* **Available data**:
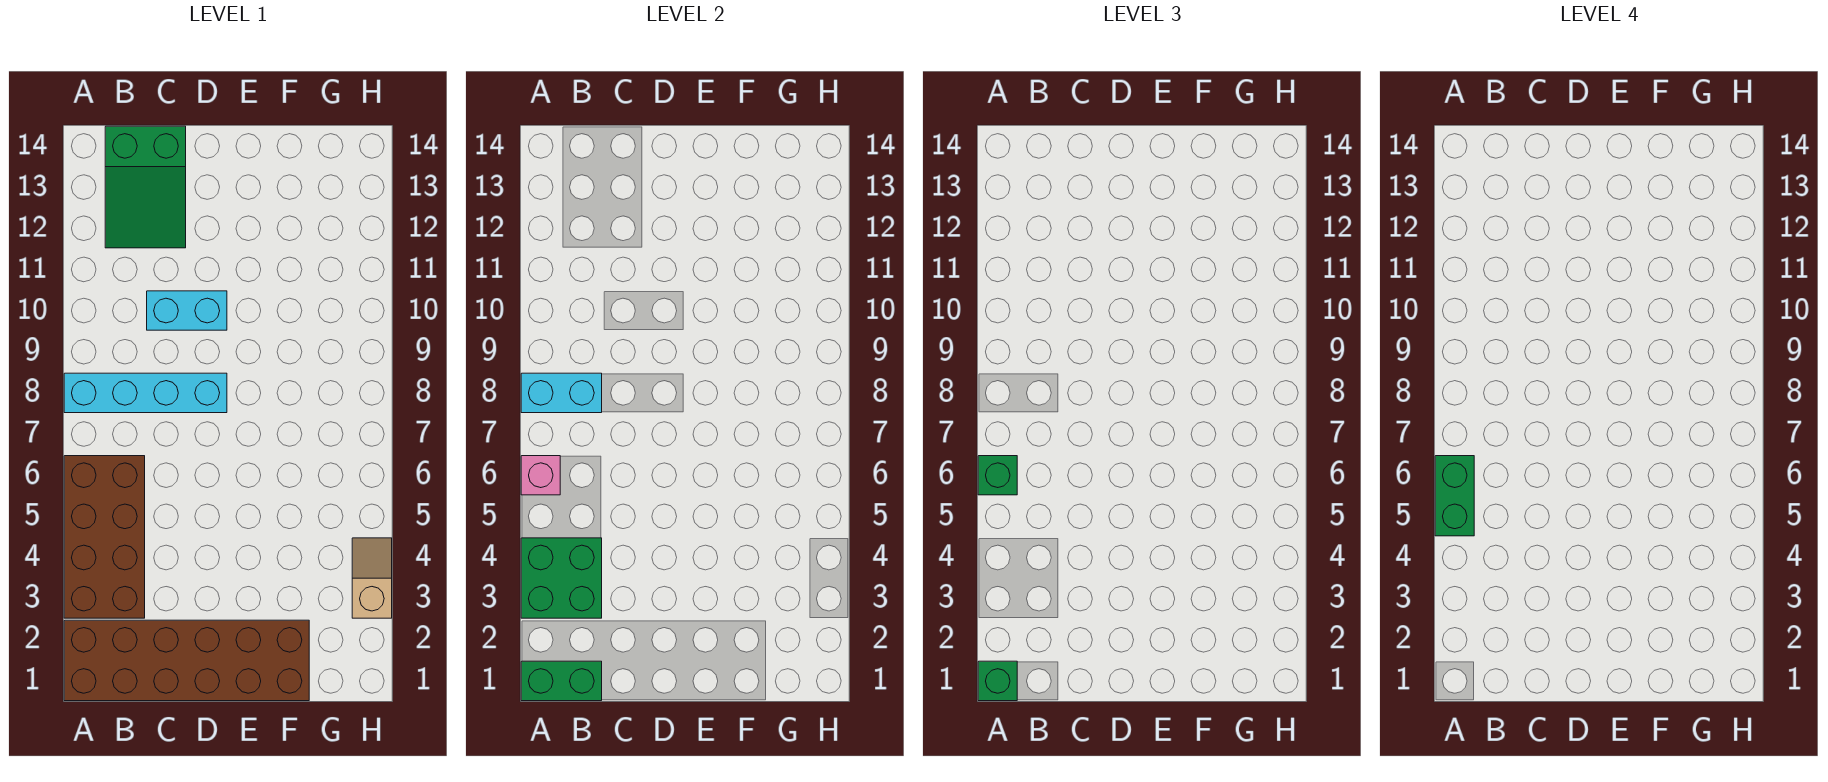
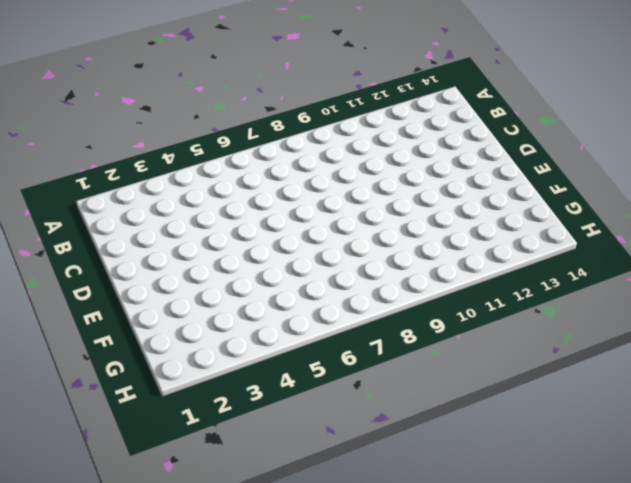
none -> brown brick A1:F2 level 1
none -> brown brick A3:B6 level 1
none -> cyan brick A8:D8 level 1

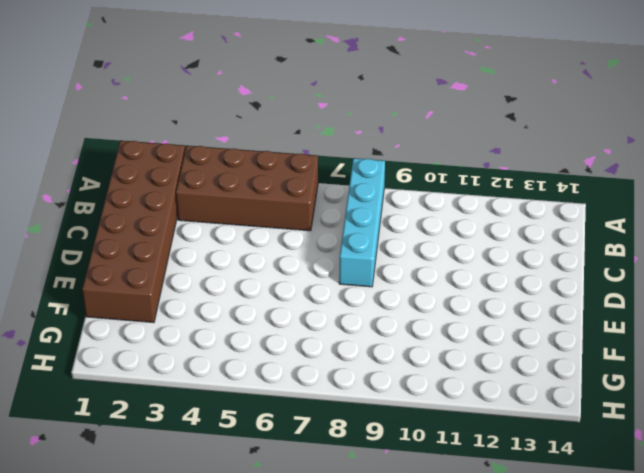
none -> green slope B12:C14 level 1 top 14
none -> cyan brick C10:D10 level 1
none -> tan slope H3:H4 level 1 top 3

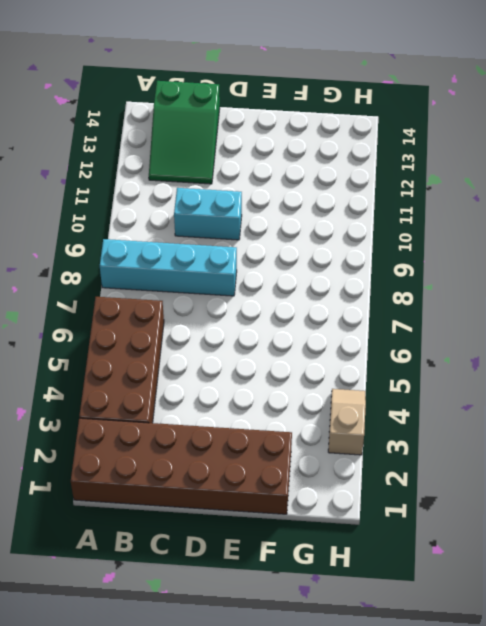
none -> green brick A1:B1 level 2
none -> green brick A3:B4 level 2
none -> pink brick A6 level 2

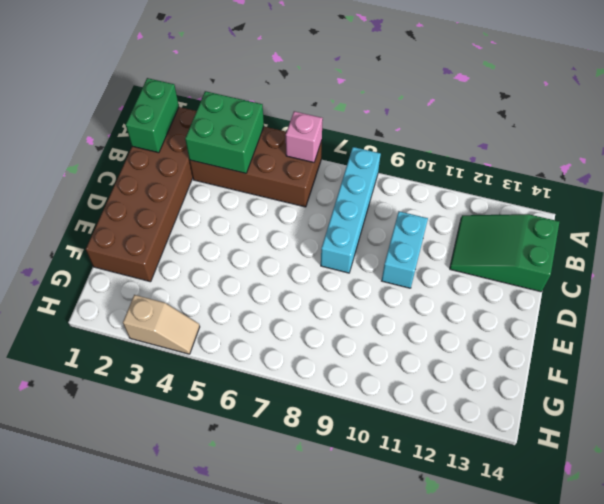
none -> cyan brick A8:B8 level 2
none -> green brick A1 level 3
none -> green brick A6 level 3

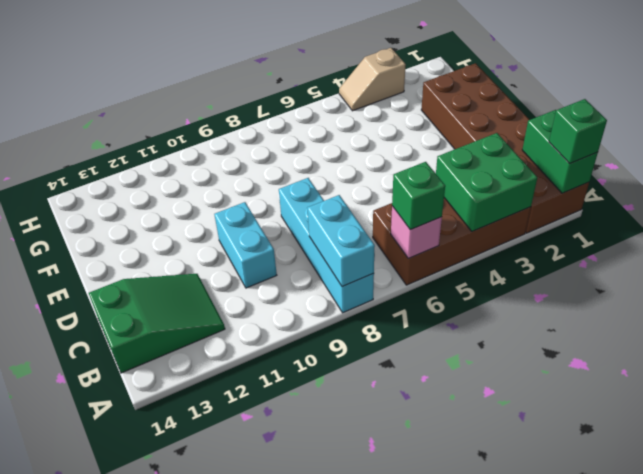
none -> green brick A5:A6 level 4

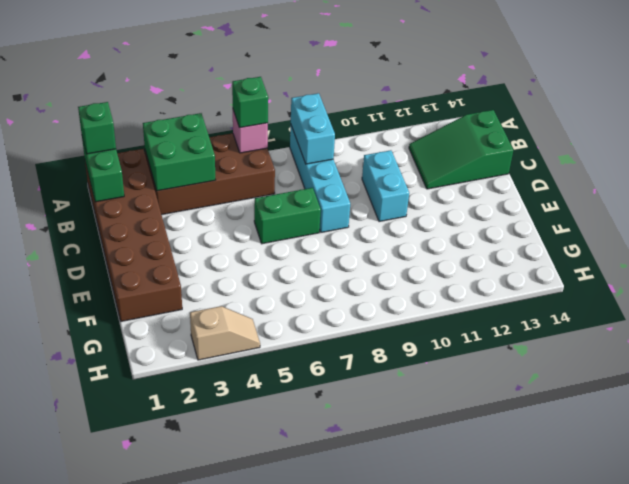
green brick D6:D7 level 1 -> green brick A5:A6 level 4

* **Directions**:
Leaving the pictures out, write out every entry exactly.

* **Response to this task**:
none -> brown brick A1:F2 level 1
none -> brown brick A3:B6 level 1
none -> cyan brick A8:D8 level 1

none -> green slope B12:C14 level 1 top 14
none -> cyan brick C10:D10 level 1
none -> tan slope H3:H4 level 1 top 3

none -> green brick A1:B1 level 2
none -> green brick A3:B4 level 2
none -> pink brick A6 level 2

none -> cyan brick A8:B8 level 2
none -> green brick A1 level 3
none -> green brick A6 level 3

none -> green brick A5:A6 level 4

green brick D6:D7 level 1 -> green brick A5:A6 level 4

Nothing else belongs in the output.